* [Problem]:
Repeat precisely the span of lines below that opens with the line containing "pink tile B3:D4" and closes with the line containing "purple brick H12", both included.

* [Given records]:

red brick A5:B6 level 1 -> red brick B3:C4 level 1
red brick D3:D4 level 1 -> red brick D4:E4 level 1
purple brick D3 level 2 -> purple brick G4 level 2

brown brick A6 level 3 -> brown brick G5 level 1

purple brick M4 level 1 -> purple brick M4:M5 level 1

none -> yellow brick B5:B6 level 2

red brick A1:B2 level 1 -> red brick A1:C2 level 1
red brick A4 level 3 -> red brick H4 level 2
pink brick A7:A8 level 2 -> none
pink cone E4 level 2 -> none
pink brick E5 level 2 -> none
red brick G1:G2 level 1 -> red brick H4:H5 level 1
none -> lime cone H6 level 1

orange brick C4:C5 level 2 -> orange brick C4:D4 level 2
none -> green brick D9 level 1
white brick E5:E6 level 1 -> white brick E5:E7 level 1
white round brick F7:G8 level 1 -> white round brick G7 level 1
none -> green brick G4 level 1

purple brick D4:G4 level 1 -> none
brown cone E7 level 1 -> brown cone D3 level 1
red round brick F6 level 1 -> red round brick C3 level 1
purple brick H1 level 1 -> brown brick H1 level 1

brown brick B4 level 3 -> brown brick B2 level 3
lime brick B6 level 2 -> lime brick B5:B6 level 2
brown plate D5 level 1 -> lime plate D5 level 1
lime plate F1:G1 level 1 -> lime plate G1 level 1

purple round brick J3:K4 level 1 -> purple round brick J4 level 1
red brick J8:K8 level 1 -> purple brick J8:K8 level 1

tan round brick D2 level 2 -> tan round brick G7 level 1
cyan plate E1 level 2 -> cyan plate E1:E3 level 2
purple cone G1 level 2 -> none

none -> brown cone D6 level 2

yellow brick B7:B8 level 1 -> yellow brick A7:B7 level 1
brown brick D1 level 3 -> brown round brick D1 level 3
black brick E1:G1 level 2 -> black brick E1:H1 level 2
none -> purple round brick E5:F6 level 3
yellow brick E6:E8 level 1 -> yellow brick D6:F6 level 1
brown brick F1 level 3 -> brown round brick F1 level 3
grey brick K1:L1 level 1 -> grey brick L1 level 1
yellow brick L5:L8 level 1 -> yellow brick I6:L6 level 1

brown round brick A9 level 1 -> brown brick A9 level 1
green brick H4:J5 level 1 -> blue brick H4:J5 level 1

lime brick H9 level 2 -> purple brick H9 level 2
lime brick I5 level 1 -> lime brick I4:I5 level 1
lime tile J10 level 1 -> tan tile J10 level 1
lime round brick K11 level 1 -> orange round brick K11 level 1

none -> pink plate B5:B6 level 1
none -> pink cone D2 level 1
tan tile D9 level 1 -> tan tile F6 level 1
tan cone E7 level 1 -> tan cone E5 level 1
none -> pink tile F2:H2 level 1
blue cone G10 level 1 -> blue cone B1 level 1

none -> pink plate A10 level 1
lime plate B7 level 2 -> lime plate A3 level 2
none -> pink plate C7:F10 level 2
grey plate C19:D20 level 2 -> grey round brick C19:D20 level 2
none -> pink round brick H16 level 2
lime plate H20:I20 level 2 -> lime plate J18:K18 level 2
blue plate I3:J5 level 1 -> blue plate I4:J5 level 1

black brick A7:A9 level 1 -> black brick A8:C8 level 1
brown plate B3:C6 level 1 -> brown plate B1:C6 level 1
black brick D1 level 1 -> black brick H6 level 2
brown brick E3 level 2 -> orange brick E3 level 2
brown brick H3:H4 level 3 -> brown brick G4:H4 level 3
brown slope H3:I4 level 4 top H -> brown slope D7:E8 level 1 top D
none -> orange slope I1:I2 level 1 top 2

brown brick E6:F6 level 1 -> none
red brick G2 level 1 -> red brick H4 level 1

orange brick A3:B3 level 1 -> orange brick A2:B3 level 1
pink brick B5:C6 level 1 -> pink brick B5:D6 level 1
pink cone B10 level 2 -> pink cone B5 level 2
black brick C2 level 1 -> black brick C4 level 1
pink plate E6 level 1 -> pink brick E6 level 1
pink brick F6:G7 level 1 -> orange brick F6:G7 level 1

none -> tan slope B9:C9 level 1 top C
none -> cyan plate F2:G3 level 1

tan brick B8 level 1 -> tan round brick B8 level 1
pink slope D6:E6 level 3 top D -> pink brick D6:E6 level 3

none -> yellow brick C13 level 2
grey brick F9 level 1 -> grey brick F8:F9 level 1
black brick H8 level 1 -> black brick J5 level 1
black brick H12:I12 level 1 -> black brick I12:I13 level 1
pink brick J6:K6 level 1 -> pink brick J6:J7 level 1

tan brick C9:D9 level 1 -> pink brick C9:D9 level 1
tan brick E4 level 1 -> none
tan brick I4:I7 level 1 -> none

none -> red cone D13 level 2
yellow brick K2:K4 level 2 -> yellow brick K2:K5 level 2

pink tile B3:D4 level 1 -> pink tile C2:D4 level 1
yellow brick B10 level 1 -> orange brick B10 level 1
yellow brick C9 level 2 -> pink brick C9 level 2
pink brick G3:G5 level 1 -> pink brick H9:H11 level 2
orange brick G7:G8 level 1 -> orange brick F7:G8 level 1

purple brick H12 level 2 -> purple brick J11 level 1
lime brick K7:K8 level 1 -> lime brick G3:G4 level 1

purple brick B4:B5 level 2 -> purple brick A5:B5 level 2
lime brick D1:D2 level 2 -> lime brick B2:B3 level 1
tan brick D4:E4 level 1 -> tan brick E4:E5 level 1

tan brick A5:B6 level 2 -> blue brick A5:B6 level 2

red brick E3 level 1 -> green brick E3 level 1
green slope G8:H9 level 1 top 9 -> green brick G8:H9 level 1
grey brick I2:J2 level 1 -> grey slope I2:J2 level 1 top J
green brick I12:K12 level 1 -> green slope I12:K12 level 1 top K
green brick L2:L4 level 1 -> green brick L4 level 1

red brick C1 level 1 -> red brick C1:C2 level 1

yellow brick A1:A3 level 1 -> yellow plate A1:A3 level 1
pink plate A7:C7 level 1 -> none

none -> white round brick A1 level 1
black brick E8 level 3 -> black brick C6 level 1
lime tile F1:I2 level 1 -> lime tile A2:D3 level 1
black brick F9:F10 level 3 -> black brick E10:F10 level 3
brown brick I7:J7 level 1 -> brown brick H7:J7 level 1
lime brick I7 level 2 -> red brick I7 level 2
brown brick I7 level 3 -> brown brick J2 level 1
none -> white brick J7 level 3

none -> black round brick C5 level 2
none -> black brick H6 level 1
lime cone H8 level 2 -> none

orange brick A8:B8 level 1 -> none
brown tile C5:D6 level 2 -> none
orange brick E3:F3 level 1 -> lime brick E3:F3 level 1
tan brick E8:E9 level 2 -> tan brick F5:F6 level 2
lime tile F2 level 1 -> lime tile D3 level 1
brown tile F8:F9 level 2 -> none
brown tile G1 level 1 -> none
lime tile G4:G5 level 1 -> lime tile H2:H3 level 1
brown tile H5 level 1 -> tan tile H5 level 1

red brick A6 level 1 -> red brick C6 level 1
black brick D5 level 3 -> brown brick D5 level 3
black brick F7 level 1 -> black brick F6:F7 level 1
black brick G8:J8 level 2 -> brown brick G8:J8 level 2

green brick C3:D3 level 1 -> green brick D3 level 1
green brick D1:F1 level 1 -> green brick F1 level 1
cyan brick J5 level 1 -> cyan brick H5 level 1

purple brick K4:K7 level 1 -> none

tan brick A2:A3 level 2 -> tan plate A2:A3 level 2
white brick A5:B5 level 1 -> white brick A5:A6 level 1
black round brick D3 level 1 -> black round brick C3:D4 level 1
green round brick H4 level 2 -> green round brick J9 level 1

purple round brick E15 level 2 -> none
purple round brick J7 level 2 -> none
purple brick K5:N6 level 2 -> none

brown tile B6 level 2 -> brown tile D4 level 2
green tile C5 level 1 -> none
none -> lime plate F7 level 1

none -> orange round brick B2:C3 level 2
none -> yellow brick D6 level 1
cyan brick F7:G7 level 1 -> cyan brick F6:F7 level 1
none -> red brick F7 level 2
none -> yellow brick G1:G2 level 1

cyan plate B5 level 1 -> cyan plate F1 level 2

* [Written answer]:
pink tile B3:D4 level 1 -> pink tile C2:D4 level 1
yellow brick B10 level 1 -> orange brick B10 level 1
yellow brick C9 level 2 -> pink brick C9 level 2
pink brick G3:G5 level 1 -> pink brick H9:H11 level 2
orange brick G7:G8 level 1 -> orange brick F7:G8 level 1

purple brick H12 level 2 -> purple brick J11 level 1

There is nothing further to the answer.